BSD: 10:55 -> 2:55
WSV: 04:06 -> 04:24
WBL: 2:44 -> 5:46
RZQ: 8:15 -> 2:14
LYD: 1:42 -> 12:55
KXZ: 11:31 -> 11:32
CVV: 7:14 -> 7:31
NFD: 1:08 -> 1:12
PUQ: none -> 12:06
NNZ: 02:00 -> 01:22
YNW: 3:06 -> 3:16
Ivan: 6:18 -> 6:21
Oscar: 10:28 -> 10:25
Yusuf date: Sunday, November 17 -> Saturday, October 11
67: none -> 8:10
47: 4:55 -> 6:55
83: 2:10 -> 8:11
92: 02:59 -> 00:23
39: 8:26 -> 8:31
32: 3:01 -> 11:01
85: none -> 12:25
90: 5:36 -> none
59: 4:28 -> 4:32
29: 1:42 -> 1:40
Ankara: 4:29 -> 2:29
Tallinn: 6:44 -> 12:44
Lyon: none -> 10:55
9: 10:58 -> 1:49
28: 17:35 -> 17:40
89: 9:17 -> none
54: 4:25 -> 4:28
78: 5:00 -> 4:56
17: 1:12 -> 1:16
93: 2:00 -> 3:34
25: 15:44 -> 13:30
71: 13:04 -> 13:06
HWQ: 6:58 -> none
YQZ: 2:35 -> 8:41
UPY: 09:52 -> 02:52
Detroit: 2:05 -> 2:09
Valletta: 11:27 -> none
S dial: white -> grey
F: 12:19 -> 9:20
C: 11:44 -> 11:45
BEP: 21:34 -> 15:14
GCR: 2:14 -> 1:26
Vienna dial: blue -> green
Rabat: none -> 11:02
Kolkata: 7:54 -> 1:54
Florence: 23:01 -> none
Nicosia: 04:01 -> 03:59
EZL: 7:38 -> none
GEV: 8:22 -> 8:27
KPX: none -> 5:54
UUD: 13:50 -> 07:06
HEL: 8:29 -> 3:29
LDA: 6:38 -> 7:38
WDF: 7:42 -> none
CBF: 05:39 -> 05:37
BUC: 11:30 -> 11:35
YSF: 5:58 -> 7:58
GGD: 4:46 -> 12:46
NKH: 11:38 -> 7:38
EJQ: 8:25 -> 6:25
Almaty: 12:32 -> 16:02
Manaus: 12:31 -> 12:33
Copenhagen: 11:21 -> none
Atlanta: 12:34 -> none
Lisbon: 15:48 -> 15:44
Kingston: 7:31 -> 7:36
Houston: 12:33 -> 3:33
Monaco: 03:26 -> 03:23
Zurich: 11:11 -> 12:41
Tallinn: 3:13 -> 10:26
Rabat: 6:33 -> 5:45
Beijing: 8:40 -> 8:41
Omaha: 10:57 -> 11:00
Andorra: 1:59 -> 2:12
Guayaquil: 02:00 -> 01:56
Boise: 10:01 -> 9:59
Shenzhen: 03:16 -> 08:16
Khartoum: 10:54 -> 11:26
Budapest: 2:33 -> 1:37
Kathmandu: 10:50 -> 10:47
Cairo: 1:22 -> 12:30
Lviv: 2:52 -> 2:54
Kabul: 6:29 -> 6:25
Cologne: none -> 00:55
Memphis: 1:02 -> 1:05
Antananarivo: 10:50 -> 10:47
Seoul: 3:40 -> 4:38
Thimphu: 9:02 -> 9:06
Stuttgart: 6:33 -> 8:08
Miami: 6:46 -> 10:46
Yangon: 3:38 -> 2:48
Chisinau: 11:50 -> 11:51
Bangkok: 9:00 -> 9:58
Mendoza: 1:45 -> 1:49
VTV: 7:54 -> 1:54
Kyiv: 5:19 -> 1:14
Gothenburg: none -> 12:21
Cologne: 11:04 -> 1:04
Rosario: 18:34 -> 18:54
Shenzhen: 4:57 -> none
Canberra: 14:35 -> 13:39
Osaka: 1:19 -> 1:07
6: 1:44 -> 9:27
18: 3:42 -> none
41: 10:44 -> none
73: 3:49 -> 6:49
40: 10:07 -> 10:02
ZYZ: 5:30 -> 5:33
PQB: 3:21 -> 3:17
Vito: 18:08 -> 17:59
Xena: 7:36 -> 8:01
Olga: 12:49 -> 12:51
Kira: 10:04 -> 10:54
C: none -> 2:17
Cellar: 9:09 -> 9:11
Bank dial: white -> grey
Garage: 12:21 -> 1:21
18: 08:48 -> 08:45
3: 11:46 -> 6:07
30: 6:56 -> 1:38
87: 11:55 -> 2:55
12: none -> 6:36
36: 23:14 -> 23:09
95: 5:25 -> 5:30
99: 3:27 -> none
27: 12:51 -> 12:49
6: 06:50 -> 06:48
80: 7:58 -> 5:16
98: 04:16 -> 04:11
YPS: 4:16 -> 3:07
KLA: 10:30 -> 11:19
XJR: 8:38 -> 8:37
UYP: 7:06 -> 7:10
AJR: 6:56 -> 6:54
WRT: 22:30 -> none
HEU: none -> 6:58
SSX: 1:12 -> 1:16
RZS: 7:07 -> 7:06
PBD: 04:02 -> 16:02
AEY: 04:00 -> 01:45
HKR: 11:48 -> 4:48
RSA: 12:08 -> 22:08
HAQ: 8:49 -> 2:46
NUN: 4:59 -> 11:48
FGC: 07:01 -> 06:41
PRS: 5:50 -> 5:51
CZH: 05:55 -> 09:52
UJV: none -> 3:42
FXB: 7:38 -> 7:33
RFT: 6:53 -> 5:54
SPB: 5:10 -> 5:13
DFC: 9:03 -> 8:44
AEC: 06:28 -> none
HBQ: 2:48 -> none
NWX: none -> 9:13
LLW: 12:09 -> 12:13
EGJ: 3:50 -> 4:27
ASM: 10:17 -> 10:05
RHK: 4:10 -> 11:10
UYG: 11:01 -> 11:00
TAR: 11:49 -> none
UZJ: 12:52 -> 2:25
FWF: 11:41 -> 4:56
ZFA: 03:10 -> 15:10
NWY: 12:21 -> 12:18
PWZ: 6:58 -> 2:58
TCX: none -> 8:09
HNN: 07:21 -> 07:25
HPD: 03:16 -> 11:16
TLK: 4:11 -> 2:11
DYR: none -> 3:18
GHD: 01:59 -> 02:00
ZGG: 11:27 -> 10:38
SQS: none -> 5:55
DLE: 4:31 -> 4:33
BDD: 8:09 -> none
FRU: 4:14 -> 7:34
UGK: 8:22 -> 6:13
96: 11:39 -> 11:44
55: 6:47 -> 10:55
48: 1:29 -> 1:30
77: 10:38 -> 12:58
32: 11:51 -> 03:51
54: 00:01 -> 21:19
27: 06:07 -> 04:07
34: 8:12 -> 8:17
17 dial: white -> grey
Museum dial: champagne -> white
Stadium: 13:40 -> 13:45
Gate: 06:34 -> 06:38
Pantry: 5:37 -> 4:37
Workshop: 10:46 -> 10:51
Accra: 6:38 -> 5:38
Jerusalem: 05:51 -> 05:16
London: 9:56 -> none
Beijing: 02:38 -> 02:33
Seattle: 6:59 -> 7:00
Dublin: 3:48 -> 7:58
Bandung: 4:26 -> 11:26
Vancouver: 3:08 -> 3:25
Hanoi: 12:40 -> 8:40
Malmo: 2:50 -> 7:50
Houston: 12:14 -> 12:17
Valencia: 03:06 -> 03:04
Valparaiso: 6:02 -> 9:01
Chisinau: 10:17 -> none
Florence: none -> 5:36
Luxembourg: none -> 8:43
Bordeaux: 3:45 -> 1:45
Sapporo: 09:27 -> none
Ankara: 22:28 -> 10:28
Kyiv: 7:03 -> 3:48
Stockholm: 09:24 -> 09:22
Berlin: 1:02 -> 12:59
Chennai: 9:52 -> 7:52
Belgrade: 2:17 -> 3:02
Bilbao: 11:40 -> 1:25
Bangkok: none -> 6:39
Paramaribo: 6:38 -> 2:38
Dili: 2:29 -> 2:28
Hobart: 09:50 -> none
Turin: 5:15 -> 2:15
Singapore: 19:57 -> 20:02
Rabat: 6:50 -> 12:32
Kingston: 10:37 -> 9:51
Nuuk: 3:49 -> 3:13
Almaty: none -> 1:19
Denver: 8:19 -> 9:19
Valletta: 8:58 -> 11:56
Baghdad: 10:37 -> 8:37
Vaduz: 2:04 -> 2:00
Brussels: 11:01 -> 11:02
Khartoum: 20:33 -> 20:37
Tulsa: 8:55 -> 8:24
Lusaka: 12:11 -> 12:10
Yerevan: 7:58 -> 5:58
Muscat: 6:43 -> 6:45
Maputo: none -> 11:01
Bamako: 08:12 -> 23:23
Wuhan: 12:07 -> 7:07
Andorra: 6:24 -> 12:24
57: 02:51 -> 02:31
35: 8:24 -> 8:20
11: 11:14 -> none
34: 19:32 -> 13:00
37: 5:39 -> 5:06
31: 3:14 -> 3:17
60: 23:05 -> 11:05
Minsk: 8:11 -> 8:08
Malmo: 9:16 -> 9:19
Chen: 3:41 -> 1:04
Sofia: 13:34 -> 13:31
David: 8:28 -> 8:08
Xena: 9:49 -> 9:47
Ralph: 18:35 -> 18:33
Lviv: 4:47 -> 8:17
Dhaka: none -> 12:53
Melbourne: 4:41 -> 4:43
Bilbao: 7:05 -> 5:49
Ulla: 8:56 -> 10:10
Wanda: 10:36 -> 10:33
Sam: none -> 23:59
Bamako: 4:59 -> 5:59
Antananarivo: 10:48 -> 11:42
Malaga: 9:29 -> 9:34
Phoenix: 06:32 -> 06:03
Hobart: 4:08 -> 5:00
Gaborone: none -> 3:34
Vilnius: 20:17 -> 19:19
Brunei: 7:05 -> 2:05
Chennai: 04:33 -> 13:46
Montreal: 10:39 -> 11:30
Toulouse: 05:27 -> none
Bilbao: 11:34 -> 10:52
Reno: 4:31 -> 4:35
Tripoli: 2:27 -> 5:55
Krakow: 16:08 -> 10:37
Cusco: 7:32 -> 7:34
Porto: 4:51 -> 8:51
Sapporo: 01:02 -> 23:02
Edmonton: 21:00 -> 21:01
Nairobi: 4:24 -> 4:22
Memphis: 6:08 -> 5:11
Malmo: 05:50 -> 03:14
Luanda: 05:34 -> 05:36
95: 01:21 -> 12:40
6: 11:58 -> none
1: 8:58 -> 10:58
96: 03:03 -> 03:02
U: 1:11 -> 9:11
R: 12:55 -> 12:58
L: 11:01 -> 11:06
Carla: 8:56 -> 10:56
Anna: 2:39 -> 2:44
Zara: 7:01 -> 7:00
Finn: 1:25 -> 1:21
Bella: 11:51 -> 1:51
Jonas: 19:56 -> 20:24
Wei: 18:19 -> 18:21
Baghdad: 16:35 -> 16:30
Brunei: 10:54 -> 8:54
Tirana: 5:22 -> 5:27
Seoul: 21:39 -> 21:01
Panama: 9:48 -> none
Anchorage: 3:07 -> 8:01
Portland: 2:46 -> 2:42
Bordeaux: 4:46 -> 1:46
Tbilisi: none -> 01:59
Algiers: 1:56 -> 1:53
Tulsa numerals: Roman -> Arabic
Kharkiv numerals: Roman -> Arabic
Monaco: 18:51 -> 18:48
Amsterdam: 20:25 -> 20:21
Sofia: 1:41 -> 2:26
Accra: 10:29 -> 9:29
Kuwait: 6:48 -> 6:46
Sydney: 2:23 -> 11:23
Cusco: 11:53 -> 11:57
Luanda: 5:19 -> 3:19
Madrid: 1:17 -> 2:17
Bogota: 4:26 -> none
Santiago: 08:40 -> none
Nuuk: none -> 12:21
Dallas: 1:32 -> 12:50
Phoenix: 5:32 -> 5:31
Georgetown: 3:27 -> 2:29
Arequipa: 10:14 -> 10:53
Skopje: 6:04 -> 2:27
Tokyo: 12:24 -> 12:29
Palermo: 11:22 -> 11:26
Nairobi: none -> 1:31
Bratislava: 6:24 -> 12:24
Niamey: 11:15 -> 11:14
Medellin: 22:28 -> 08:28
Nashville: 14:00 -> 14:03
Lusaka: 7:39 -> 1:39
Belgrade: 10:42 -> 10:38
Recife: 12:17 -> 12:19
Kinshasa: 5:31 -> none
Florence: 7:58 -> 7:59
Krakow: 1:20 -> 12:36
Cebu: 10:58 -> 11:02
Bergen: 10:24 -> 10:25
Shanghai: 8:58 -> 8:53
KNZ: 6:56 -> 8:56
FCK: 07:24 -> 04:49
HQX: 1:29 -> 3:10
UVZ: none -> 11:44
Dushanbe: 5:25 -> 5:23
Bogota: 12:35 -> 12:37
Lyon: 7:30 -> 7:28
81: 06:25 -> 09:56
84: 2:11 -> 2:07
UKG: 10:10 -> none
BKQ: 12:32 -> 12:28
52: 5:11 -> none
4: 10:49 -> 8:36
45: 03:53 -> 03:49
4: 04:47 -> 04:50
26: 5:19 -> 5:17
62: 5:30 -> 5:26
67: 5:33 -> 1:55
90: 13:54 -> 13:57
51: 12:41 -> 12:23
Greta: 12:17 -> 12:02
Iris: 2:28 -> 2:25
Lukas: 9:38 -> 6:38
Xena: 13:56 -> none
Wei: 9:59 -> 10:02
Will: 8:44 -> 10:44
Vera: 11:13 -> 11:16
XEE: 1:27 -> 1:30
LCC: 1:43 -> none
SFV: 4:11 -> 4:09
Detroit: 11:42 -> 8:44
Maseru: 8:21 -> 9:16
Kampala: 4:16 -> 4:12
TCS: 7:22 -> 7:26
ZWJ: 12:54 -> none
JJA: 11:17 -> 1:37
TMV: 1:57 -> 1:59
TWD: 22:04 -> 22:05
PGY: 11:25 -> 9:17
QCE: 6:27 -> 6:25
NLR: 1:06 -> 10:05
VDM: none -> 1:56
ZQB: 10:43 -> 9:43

■ **Problem description**
Quote the material word for word, from its first line through the line containing "Yangon: 3:38 -> 2:48", with both of those lines included.

■ **Task output**
BSD: 10:55 -> 2:55
WSV: 04:06 -> 04:24
WBL: 2:44 -> 5:46
RZQ: 8:15 -> 2:14
LYD: 1:42 -> 12:55
KXZ: 11:31 -> 11:32
CVV: 7:14 -> 7:31
NFD: 1:08 -> 1:12
PUQ: none -> 12:06
NNZ: 02:00 -> 01:22
YNW: 3:06 -> 3:16
Ivan: 6:18 -> 6:21
Oscar: 10:28 -> 10:25
Yusuf date: Sunday, November 17 -> Saturday, October 11
67: none -> 8:10
47: 4:55 -> 6:55
83: 2:10 -> 8:11
92: 02:59 -> 00:23
39: 8:26 -> 8:31
32: 3:01 -> 11:01
85: none -> 12:25
90: 5:36 -> none
59: 4:28 -> 4:32
29: 1:42 -> 1:40
Ankara: 4:29 -> 2:29
Tallinn: 6:44 -> 12:44
Lyon: none -> 10:55
9: 10:58 -> 1:49
28: 17:35 -> 17:40
89: 9:17 -> none
54: 4:25 -> 4:28
78: 5:00 -> 4:56
17: 1:12 -> 1:16
93: 2:00 -> 3:34
25: 15:44 -> 13:30
71: 13:04 -> 13:06
HWQ: 6:58 -> none
YQZ: 2:35 -> 8:41
UPY: 09:52 -> 02:52
Detroit: 2:05 -> 2:09
Valletta: 11:27 -> none
S dial: white -> grey
F: 12:19 -> 9:20
C: 11:44 -> 11:45
BEP: 21:34 -> 15:14
GCR: 2:14 -> 1:26
Vienna dial: blue -> green
Rabat: none -> 11:02
Kolkata: 7:54 -> 1:54
Florence: 23:01 -> none
Nicosia: 04:01 -> 03:59
EZL: 7:38 -> none
GEV: 8:22 -> 8:27
KPX: none -> 5:54
UUD: 13:50 -> 07:06
HEL: 8:29 -> 3:29
LDA: 6:38 -> 7:38
WDF: 7:42 -> none
CBF: 05:39 -> 05:37
BUC: 11:30 -> 11:35
YSF: 5:58 -> 7:58
GGD: 4:46 -> 12:46
NKH: 11:38 -> 7:38
EJQ: 8:25 -> 6:25
Almaty: 12:32 -> 16:02
Manaus: 12:31 -> 12:33
Copenhagen: 11:21 -> none
Atlanta: 12:34 -> none
Lisbon: 15:48 -> 15:44
Kingston: 7:31 -> 7:36
Houston: 12:33 -> 3:33
Monaco: 03:26 -> 03:23
Zurich: 11:11 -> 12:41
Tallinn: 3:13 -> 10:26
Rabat: 6:33 -> 5:45
Beijing: 8:40 -> 8:41
Omaha: 10:57 -> 11:00
Andorra: 1:59 -> 2:12
Guayaquil: 02:00 -> 01:56
Boise: 10:01 -> 9:59
Shenzhen: 03:16 -> 08:16
Khartoum: 10:54 -> 11:26
Budapest: 2:33 -> 1:37
Kathmandu: 10:50 -> 10:47
Cairo: 1:22 -> 12:30
Lviv: 2:52 -> 2:54
Kabul: 6:29 -> 6:25
Cologne: none -> 00:55
Memphis: 1:02 -> 1:05
Antananarivo: 10:50 -> 10:47
Seoul: 3:40 -> 4:38
Thimphu: 9:02 -> 9:06
Stuttgart: 6:33 -> 8:08
Miami: 6:46 -> 10:46
Yangon: 3:38 -> 2:48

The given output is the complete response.